WORK INSTRUCTIONS: There is one span to output from the data below: the lines starting at the line with "(246, 170) = (262, 138): blue" and ending at the line with "(452, 476) = (609, 455): pink". Output it exactly, ends included, nothing more.

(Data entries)

--

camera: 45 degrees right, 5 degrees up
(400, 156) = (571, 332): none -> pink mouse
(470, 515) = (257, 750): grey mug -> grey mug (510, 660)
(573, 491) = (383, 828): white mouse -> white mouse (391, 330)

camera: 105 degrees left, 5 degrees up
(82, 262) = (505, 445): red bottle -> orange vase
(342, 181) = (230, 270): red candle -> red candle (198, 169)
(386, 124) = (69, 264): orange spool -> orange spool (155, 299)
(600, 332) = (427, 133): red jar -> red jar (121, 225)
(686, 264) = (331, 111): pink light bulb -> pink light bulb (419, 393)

--

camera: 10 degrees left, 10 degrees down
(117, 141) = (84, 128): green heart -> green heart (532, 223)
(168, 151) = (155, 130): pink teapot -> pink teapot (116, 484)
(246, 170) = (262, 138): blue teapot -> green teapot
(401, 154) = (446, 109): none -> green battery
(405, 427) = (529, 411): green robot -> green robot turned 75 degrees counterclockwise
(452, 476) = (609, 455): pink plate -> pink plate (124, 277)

--

EXERCISE ANSWER:
(246, 170) = (262, 138): blue teapot -> green teapot
(401, 154) = (446, 109): none -> green battery
(405, 427) = (529, 411): green robot -> green robot turned 75 degrees counterclockwise
(452, 476) = (609, 455): pink plate -> pink plate (124, 277)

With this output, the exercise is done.